The problem
Word for word and without images, transcribe all of the records.

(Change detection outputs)
_ _ _ _ _

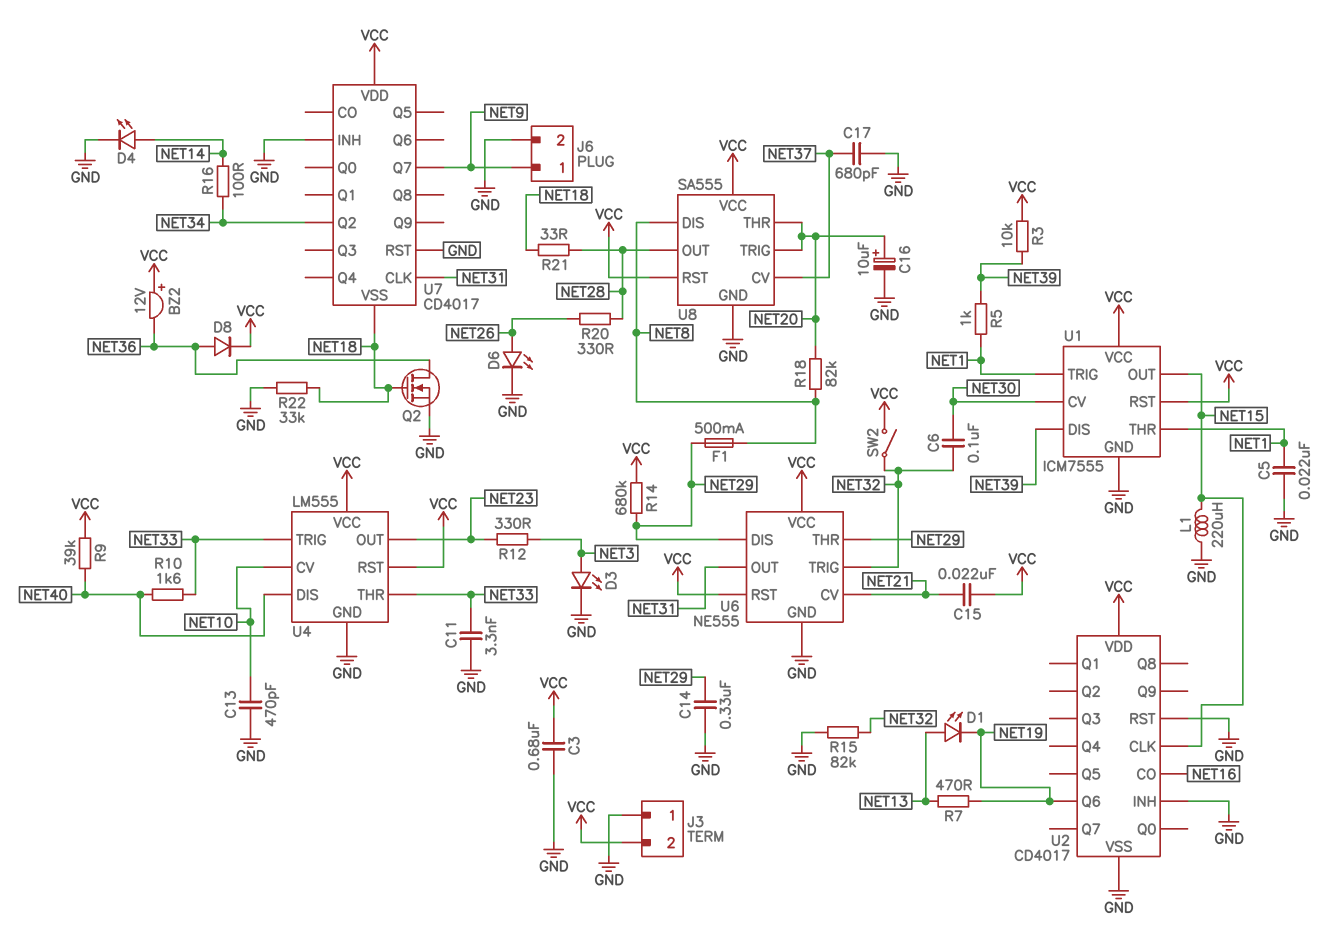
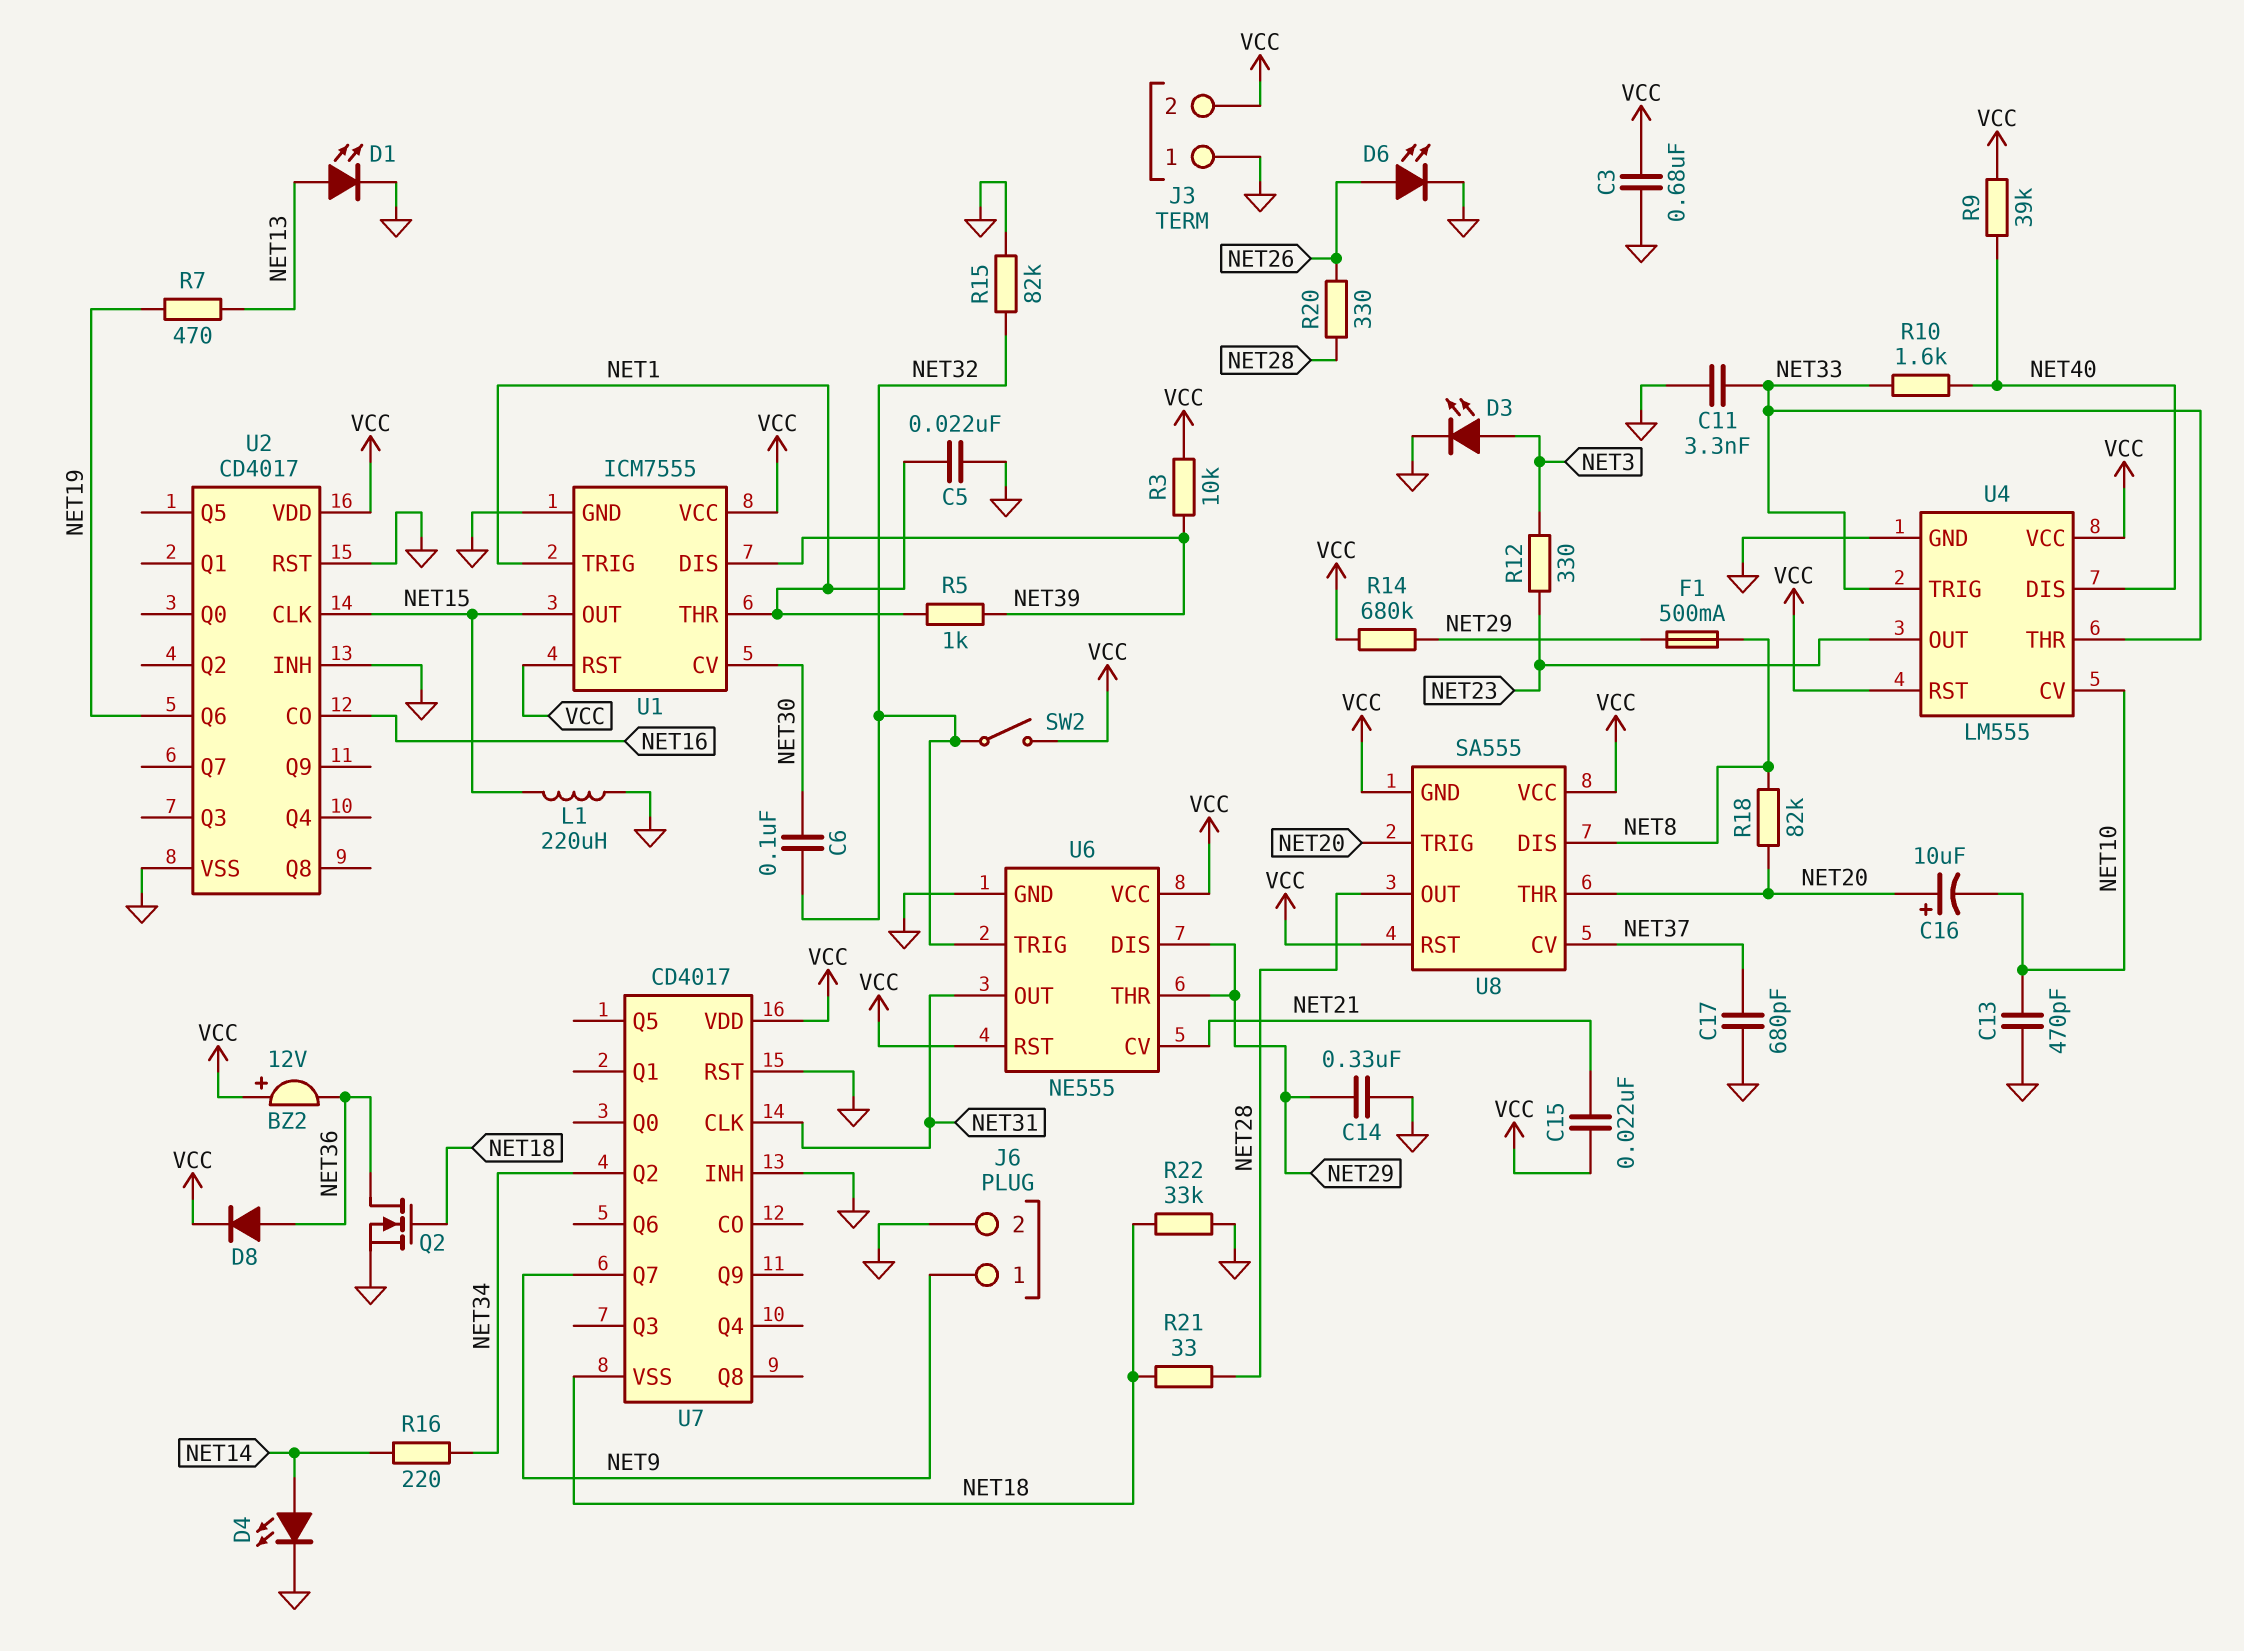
C16: 10uF (plus NET20, minus GND) -> 10uF (plus NET20, minus NET10)
D1: LED (A NET13, K NET19) -> LED (A NET13, K GND)
R16: 100 (NET14, NET34) -> 220 (NET14, NET34)
U8 pin GND: GND -> VCC

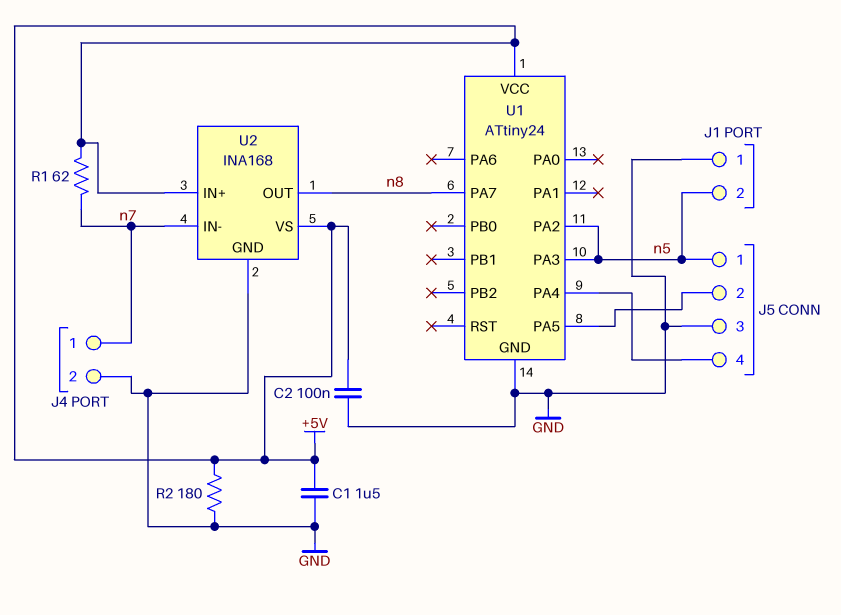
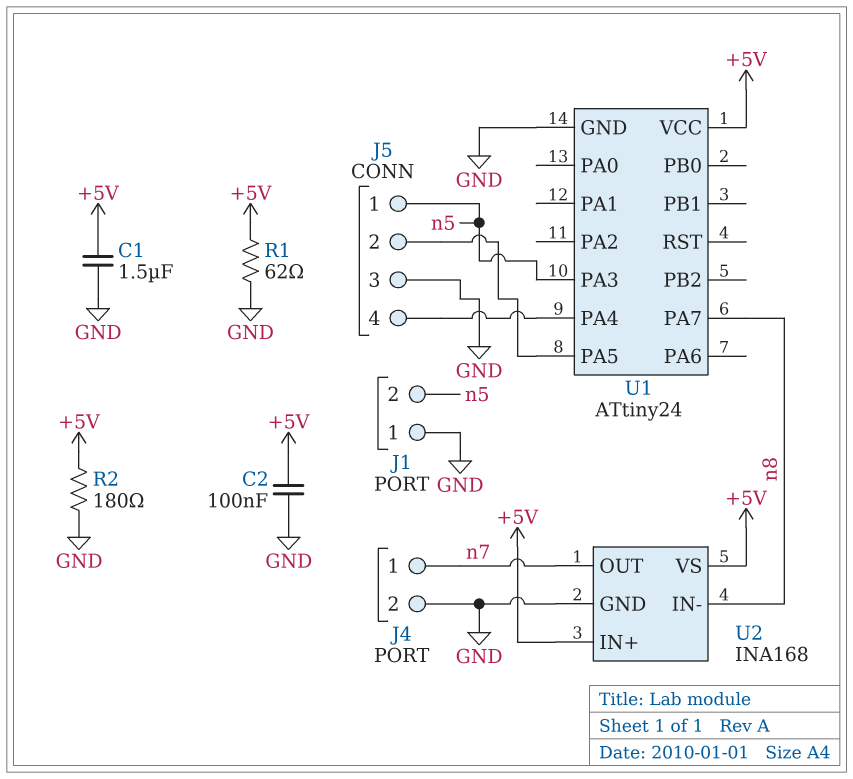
R1: 62 (+5V, n7) -> 62 (+5V, GND)
U1 pin PA2: n5 -> none
U2 pin IN-: n7 -> n8
U2 pin OUT: n8 -> n7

_ _ _ _ _

Expected answer
C16: 10uF (plus NET20, minus GND) -> 10uF (plus NET20, minus NET10)
D1: LED (A NET13, K NET19) -> LED (A NET13, K GND)
R16: 100 (NET14, NET34) -> 220 (NET14, NET34)
U8 pin GND: GND -> VCC

R1: 62 (+5V, n7) -> 62 (+5V, GND)
U1 pin PA2: n5 -> none
U2 pin IN-: n7 -> n8
U2 pin OUT: n8 -> n7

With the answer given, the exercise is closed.